» **Instructions for the task**
A single number is the whole answer: the count of lines in these entries that hold "grey".

Start of Record extracts

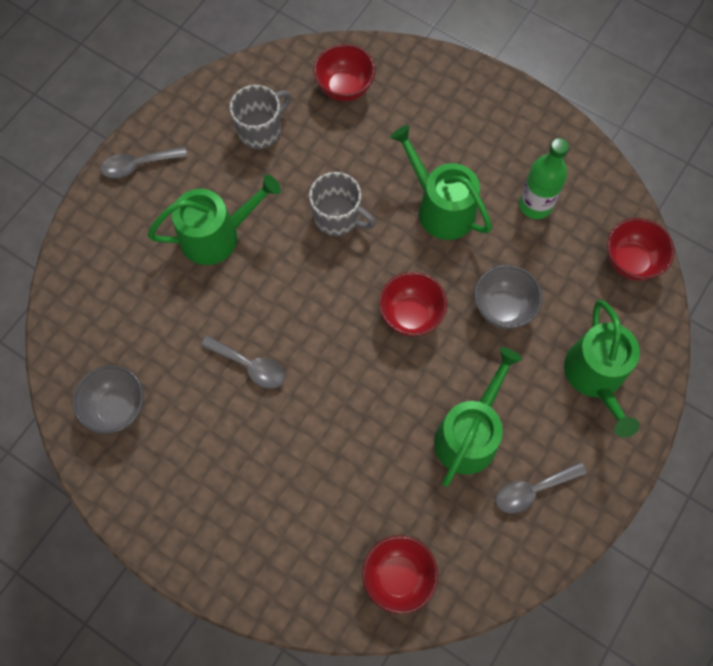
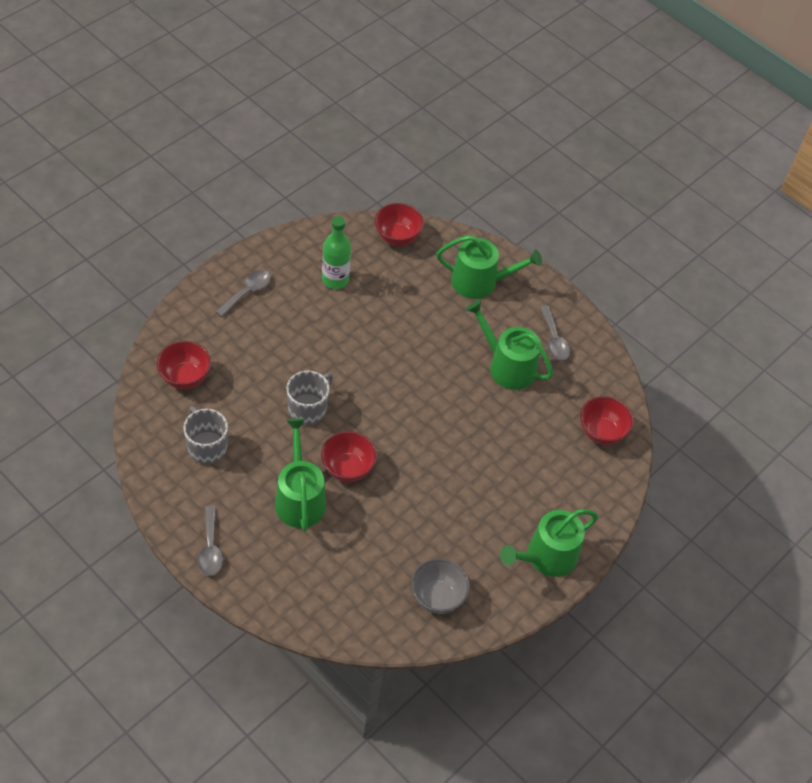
camera: 85 degrees left, 15 degrees down
(250, 366) = (423, 495): grey spoon -> grey spoon (247, 292)
(410, 315) = (406, 379): red bowl -> red bowl (347, 469)
(441, 208) = (320, 338): green watering can -> green watering can (546, 557)
(503, 308) = (414, 321): grey bowl -> none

End of Record extracts

» **Solution to the problem**
2